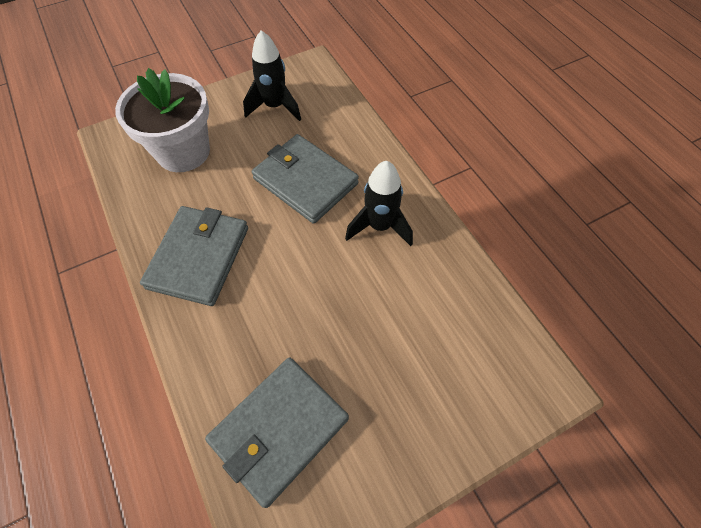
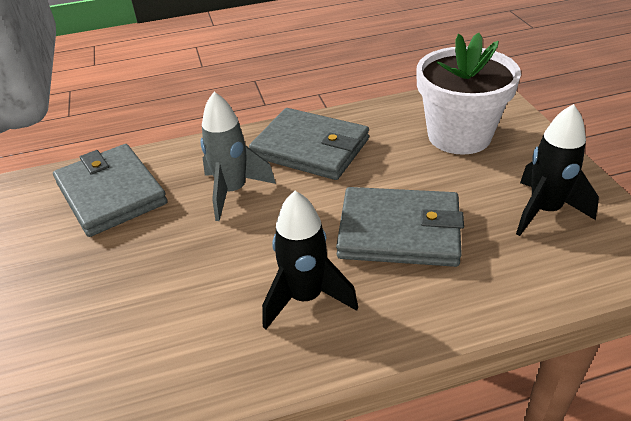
camera: 105 degrees right, 20 degrees down
(268, 307) = (233, 192): none -> grey rocket
(305, 181) = (399, 231): grey wallet -> grey wallet turned 45 degrees clockwise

----------

DESCRIPTION OF THE TASK:
Check every line above for the string "grey" and copy those that have it.

ANSWER BOX:
(268, 307) = (233, 192): none -> grey rocket
(305, 181) = (399, 231): grey wallet -> grey wallet turned 45 degrees clockwise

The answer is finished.